* Task directions *
Find the string "vase" in the records. Copy every line it appears in.

* The data *
----

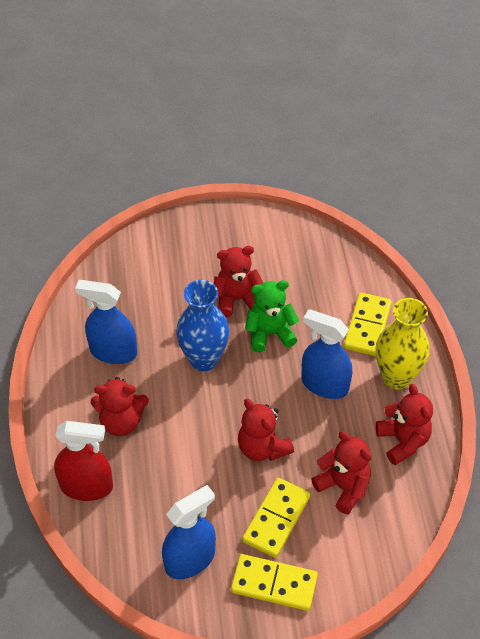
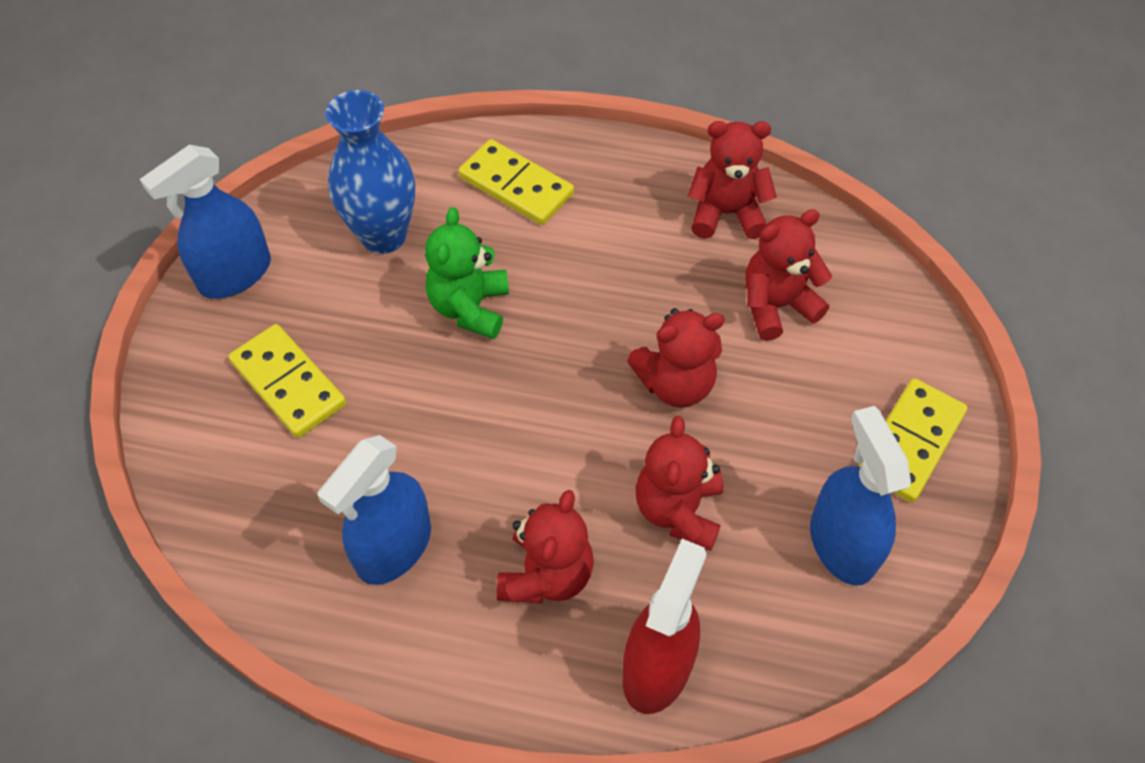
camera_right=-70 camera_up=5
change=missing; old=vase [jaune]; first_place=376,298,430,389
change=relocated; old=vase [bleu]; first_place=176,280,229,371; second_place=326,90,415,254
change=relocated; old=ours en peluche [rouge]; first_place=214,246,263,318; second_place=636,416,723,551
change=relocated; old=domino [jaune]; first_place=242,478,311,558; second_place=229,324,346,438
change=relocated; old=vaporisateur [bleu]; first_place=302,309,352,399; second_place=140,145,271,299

----

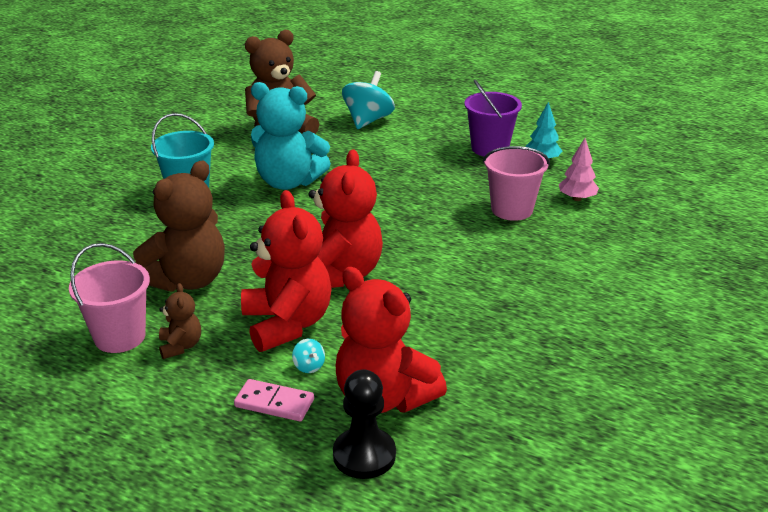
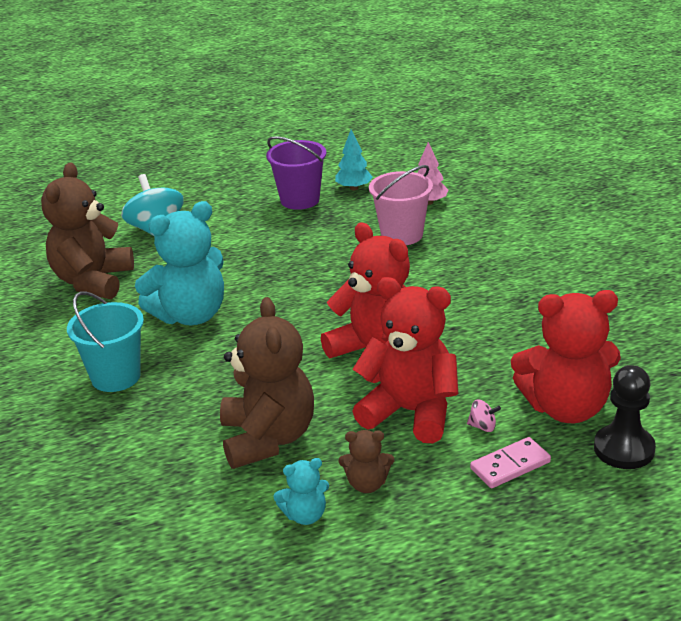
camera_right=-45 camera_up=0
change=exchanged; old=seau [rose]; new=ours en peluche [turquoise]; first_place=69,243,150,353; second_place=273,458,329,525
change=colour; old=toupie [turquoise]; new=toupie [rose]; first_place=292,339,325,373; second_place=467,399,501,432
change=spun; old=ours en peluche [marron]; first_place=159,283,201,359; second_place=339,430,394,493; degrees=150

----

* Result of this task *
change=missing; old=vase [jaune]; first_place=376,298,430,389
change=relocated; old=vase [bleu]; first_place=176,280,229,371; second_place=326,90,415,254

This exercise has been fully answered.